### Working data
━━━━━━━━━━━━━━━━━━━━━━━━━━━━━━

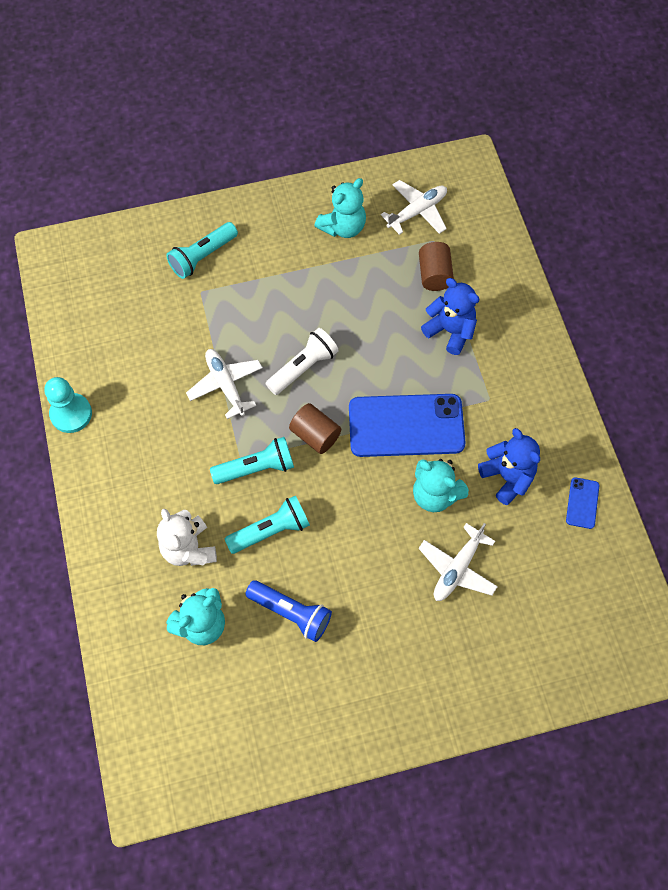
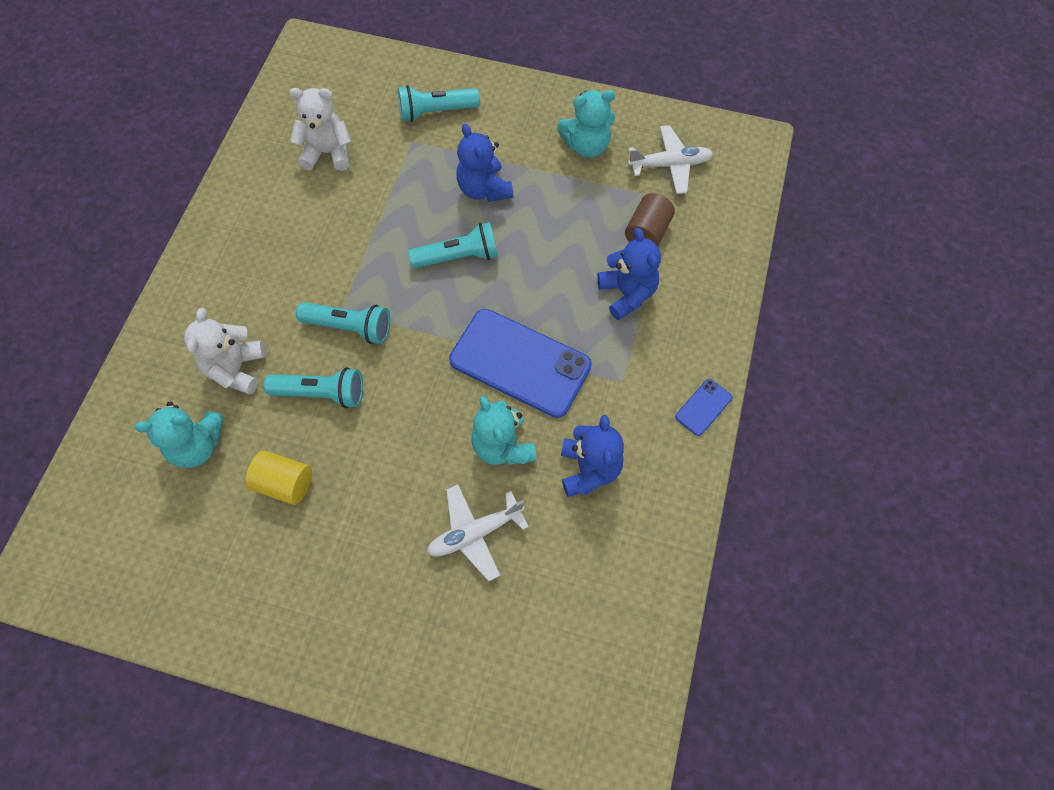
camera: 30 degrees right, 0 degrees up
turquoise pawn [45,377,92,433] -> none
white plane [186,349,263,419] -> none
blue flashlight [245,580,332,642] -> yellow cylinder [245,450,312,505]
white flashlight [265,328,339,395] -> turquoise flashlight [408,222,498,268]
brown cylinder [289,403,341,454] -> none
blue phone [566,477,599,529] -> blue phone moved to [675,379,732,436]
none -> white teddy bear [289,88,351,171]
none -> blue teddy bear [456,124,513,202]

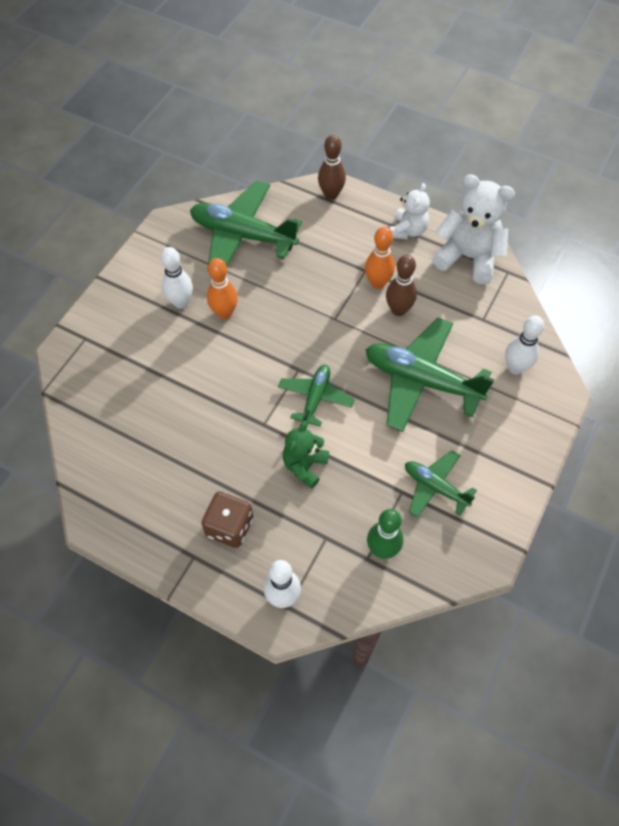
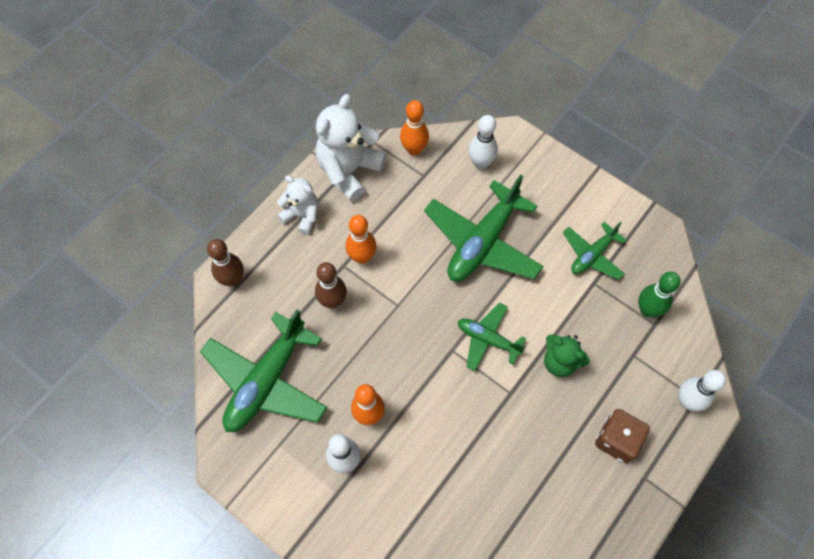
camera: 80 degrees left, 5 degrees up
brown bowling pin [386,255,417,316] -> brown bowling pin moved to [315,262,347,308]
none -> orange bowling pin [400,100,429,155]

━━━━━━━━━━━━━━━━━━━━━━━━━━━━━━

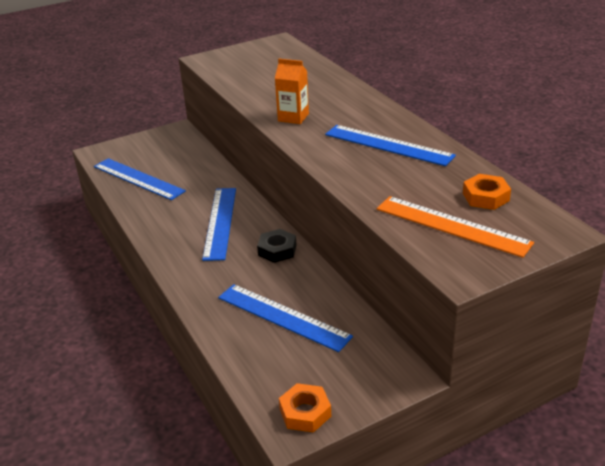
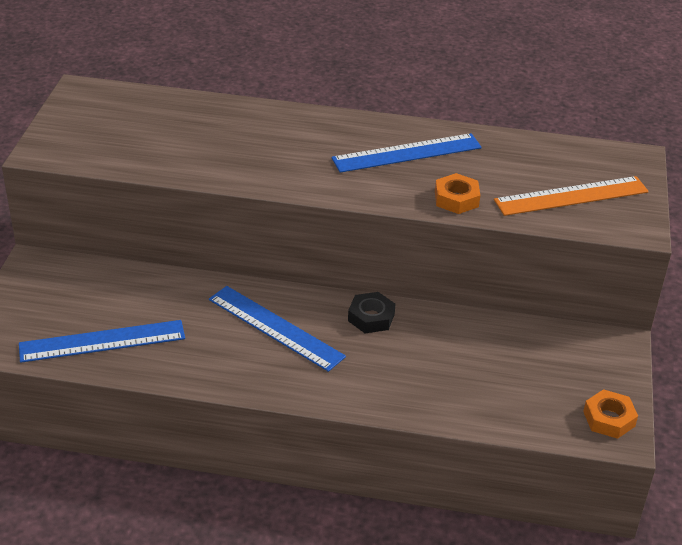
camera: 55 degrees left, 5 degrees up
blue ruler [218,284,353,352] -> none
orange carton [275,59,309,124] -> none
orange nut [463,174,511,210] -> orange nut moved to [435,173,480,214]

━━━━━━━━━━━━━━━━━━━━━━━━━━━━━━

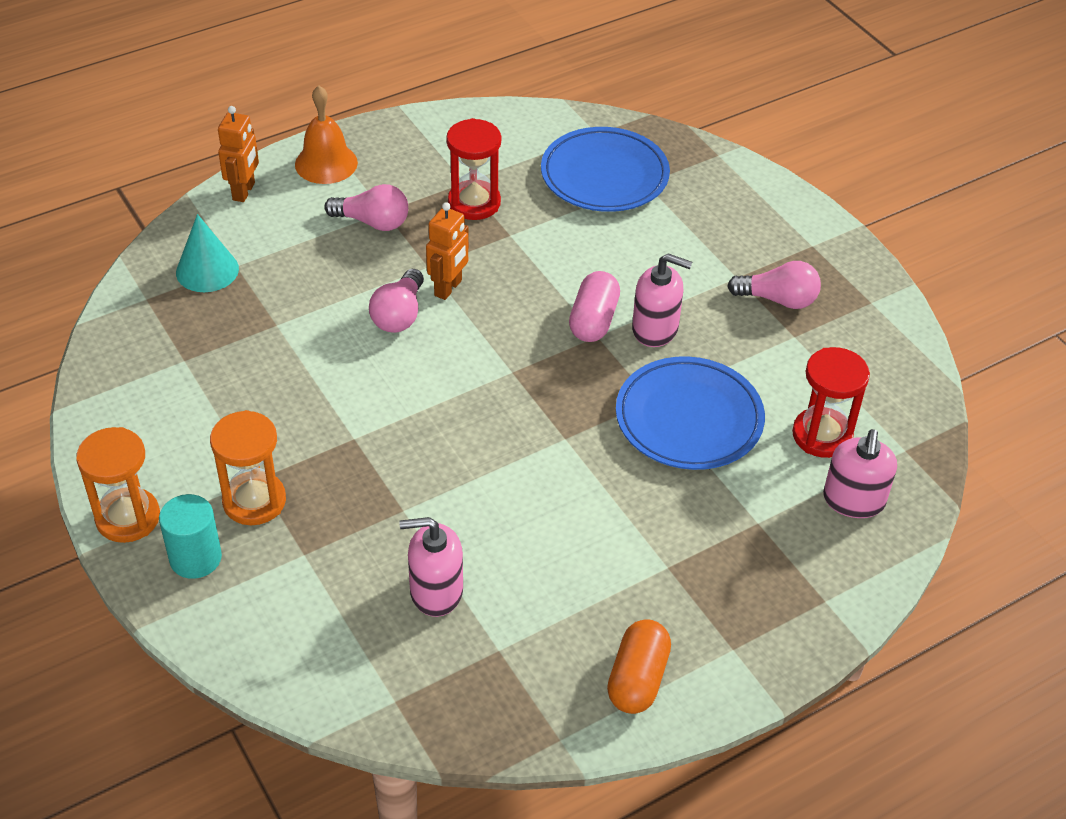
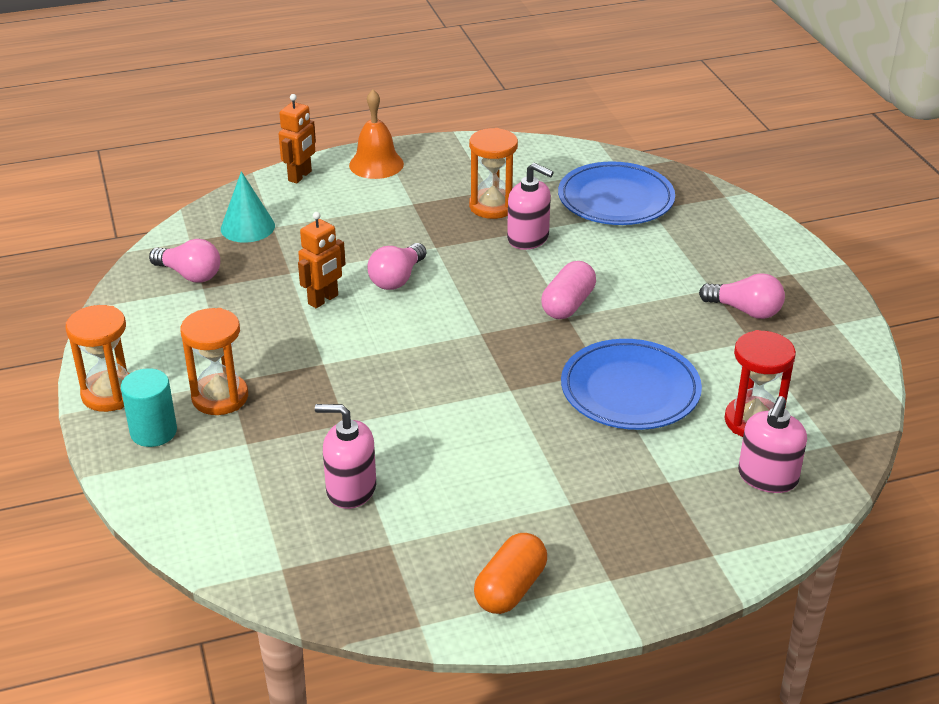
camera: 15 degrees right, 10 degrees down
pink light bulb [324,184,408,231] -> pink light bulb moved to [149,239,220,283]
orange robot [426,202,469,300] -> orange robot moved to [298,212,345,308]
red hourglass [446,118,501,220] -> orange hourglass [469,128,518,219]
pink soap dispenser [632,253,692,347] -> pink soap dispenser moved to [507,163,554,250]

━━━━━━━━━━━━━━━━━━━━━━━━━━━━━━

### Problem
Tell how many lines of the records above hold "bear", giving the number and nothing else.

### Exercise output
2